== TASK GOAL ==
What is needed is an exact copy of all the records.
[DATA — start]
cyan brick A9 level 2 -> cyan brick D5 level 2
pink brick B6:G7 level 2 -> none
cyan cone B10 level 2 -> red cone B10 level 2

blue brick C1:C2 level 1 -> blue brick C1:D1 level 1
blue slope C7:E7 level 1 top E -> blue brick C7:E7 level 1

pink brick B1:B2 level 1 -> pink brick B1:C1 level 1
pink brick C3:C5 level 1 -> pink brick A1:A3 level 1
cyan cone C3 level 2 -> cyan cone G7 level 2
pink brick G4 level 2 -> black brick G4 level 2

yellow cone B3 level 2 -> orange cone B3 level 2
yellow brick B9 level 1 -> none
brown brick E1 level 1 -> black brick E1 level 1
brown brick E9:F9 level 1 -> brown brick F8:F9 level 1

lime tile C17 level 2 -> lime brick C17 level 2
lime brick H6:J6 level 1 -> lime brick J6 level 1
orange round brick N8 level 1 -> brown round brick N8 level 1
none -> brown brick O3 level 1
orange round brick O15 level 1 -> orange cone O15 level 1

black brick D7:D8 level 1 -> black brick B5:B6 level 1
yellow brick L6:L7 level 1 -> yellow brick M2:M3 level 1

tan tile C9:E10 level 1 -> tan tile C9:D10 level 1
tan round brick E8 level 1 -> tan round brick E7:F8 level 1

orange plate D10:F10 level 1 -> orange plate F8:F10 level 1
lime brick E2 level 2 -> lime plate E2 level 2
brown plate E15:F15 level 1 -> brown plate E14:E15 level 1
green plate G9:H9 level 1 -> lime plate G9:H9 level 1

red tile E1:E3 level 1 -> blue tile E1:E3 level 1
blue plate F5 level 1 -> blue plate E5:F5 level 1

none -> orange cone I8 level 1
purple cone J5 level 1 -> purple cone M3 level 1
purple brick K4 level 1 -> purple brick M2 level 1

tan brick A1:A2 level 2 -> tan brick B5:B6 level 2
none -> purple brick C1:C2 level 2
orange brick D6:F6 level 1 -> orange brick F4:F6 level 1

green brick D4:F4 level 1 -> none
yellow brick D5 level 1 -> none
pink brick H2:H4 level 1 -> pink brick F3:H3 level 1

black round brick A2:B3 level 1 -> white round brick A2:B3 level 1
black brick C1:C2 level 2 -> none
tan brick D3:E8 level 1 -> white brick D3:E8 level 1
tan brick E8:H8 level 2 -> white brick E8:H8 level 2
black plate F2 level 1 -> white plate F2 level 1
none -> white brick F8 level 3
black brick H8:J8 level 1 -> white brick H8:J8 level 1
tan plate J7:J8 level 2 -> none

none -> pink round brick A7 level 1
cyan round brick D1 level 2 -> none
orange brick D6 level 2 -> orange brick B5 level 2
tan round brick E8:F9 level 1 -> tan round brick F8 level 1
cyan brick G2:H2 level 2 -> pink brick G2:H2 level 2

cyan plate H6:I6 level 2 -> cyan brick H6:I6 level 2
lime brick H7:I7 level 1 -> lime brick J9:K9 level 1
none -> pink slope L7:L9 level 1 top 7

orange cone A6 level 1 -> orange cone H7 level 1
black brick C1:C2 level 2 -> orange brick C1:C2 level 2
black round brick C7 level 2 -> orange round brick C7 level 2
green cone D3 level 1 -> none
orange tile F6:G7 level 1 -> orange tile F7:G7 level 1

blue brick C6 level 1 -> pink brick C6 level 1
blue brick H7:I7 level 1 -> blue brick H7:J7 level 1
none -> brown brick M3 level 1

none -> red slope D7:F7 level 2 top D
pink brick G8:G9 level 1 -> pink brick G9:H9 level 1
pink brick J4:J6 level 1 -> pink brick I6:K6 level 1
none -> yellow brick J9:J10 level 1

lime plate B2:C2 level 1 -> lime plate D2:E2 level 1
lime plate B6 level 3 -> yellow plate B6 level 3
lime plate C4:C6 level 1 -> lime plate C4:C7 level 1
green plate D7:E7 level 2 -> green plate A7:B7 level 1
[DATA — finish]
== SOLUTION ==
cyan brick A9 level 2 -> cyan brick D5 level 2
pink brick B6:G7 level 2 -> none
cyan cone B10 level 2 -> red cone B10 level 2

blue brick C1:C2 level 1 -> blue brick C1:D1 level 1
blue slope C7:E7 level 1 top E -> blue brick C7:E7 level 1

pink brick B1:B2 level 1 -> pink brick B1:C1 level 1
pink brick C3:C5 level 1 -> pink brick A1:A3 level 1
cyan cone C3 level 2 -> cyan cone G7 level 2
pink brick G4 level 2 -> black brick G4 level 2

yellow cone B3 level 2 -> orange cone B3 level 2
yellow brick B9 level 1 -> none
brown brick E1 level 1 -> black brick E1 level 1
brown brick E9:F9 level 1 -> brown brick F8:F9 level 1

lime tile C17 level 2 -> lime brick C17 level 2
lime brick H6:J6 level 1 -> lime brick J6 level 1
orange round brick N8 level 1 -> brown round brick N8 level 1
none -> brown brick O3 level 1
orange round brick O15 level 1 -> orange cone O15 level 1

black brick D7:D8 level 1 -> black brick B5:B6 level 1
yellow brick L6:L7 level 1 -> yellow brick M2:M3 level 1

tan tile C9:E10 level 1 -> tan tile C9:D10 level 1
tan round brick E8 level 1 -> tan round brick E7:F8 level 1

orange plate D10:F10 level 1 -> orange plate F8:F10 level 1
lime brick E2 level 2 -> lime plate E2 level 2
brown plate E15:F15 level 1 -> brown plate E14:E15 level 1
green plate G9:H9 level 1 -> lime plate G9:H9 level 1

red tile E1:E3 level 1 -> blue tile E1:E3 level 1
blue plate F5 level 1 -> blue plate E5:F5 level 1

none -> orange cone I8 level 1
purple cone J5 level 1 -> purple cone M3 level 1
purple brick K4 level 1 -> purple brick M2 level 1

tan brick A1:A2 level 2 -> tan brick B5:B6 level 2
none -> purple brick C1:C2 level 2
orange brick D6:F6 level 1 -> orange brick F4:F6 level 1

green brick D4:F4 level 1 -> none
yellow brick D5 level 1 -> none
pink brick H2:H4 level 1 -> pink brick F3:H3 level 1

black round brick A2:B3 level 1 -> white round brick A2:B3 level 1
black brick C1:C2 level 2 -> none
tan brick D3:E8 level 1 -> white brick D3:E8 level 1
tan brick E8:H8 level 2 -> white brick E8:H8 level 2
black plate F2 level 1 -> white plate F2 level 1
none -> white brick F8 level 3
black brick H8:J8 level 1 -> white brick H8:J8 level 1
tan plate J7:J8 level 2 -> none

none -> pink round brick A7 level 1
cyan round brick D1 level 2 -> none
orange brick D6 level 2 -> orange brick B5 level 2
tan round brick E8:F9 level 1 -> tan round brick F8 level 1
cyan brick G2:H2 level 2 -> pink brick G2:H2 level 2

cyan plate H6:I6 level 2 -> cyan brick H6:I6 level 2
lime brick H7:I7 level 1 -> lime brick J9:K9 level 1
none -> pink slope L7:L9 level 1 top 7

orange cone A6 level 1 -> orange cone H7 level 1
black brick C1:C2 level 2 -> orange brick C1:C2 level 2
black round brick C7 level 2 -> orange round brick C7 level 2
green cone D3 level 1 -> none
orange tile F6:G7 level 1 -> orange tile F7:G7 level 1

blue brick C6 level 1 -> pink brick C6 level 1
blue brick H7:I7 level 1 -> blue brick H7:J7 level 1
none -> brown brick M3 level 1

none -> red slope D7:F7 level 2 top D
pink brick G8:G9 level 1 -> pink brick G9:H9 level 1
pink brick J4:J6 level 1 -> pink brick I6:K6 level 1
none -> yellow brick J9:J10 level 1

lime plate B2:C2 level 1 -> lime plate D2:E2 level 1
lime plate B6 level 3 -> yellow plate B6 level 3
lime plate C4:C6 level 1 -> lime plate C4:C7 level 1
green plate D7:E7 level 2 -> green plate A7:B7 level 1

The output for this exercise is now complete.